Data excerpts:

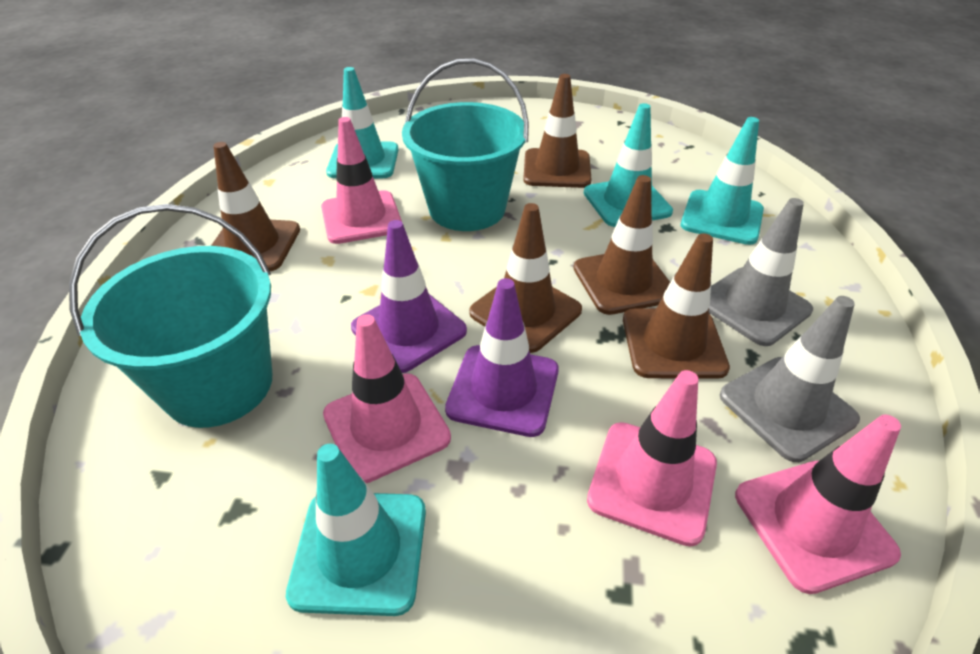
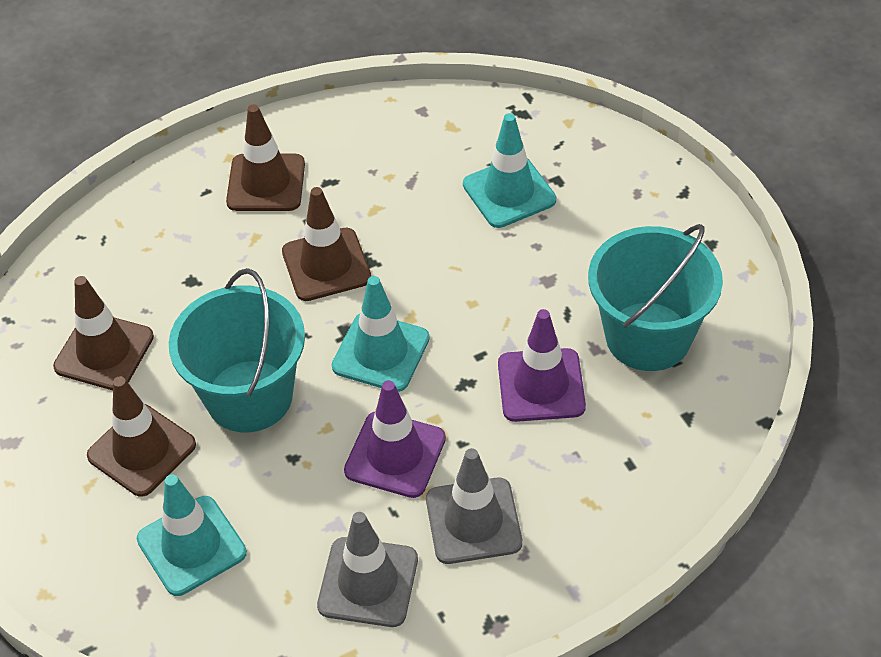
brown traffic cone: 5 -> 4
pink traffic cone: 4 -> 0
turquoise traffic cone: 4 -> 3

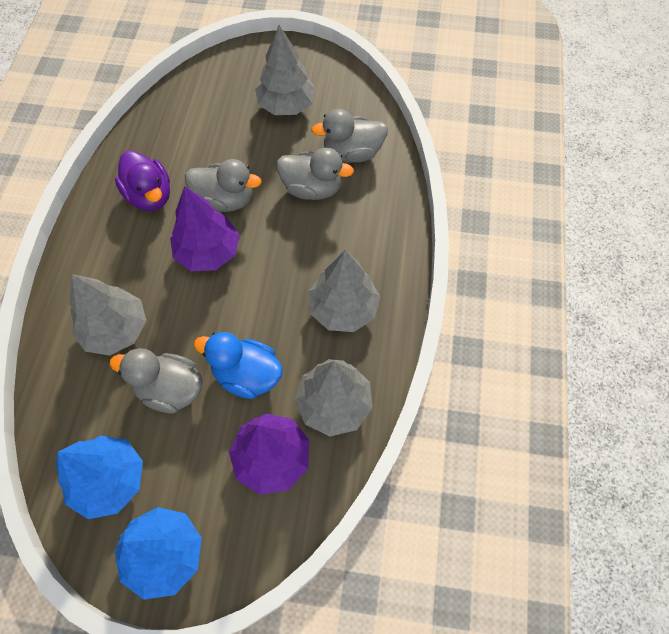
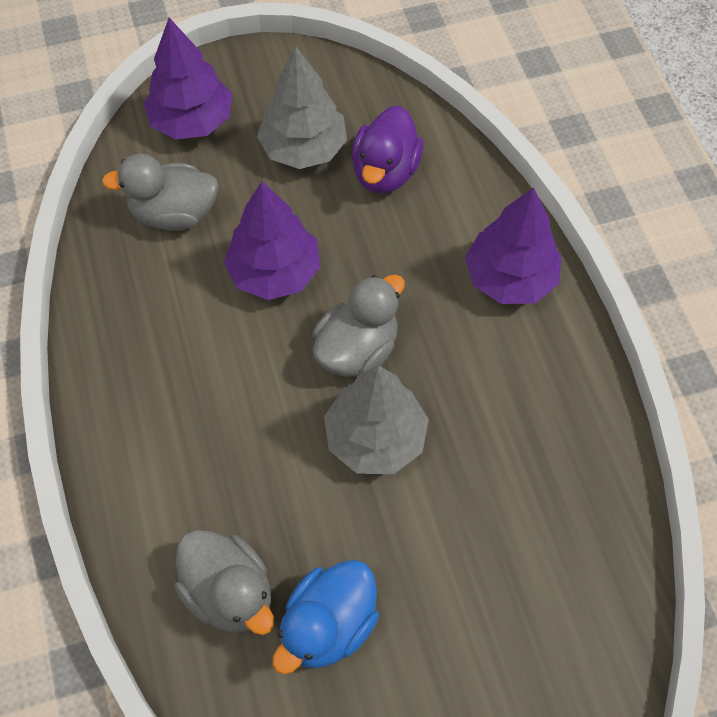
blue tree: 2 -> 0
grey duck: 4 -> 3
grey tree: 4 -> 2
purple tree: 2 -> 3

■ **Description of the task**:
Please output the data above exactly as given, omitting every picture.

■ **Exercise output**:
brown traffic cone: 5 -> 4
pink traffic cone: 4 -> 0
turquoise traffic cone: 4 -> 3

blue tree: 2 -> 0
grey duck: 4 -> 3
grey tree: 4 -> 2
purple tree: 2 -> 3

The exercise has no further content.